### WHAT TO DO
Look through the data below and work out how many lines contain the string "carrot". Give the number alone.

### INFORMATION SUPPLIED
************
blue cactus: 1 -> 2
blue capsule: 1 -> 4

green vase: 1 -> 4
************
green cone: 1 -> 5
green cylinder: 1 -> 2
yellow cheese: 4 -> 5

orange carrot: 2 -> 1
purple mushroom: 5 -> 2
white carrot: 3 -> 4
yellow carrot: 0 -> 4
************
### YOUR RESPONSE
3